Task goal: Copy every line from the material below that holds "bell".

Data provided:
----------
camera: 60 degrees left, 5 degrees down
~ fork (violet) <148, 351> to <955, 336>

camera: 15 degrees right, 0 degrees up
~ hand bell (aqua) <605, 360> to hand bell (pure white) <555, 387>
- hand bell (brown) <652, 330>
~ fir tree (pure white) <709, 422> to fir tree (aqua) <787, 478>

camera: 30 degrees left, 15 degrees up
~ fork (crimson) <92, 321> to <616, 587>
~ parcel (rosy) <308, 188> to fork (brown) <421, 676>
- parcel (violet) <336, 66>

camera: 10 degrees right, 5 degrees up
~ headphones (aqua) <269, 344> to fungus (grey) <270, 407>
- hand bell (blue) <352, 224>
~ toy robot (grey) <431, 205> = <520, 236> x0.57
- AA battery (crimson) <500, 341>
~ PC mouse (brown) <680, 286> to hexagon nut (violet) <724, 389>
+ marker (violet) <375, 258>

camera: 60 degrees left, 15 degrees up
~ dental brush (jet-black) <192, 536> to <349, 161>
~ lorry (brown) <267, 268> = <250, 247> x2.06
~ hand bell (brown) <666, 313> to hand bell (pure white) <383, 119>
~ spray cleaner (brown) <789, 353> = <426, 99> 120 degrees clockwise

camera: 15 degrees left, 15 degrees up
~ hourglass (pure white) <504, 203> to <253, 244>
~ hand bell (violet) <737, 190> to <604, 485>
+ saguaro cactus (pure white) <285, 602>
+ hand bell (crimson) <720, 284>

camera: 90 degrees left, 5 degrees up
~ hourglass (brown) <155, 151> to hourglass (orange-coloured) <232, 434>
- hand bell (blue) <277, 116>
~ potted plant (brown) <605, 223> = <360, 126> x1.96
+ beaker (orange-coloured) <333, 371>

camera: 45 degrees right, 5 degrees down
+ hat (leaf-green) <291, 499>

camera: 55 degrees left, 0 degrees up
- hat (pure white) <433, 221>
----------
Response to this exercise:
~ hand bell (aqua) <605, 360> to hand bell (pure white) <555, 387>
- hand bell (brown) <652, 330>
- hand bell (blue) <352, 224>
~ hand bell (brown) <666, 313> to hand bell (pure white) <383, 119>
~ hand bell (violet) <737, 190> to <604, 485>
+ hand bell (crimson) <720, 284>
- hand bell (blue) <277, 116>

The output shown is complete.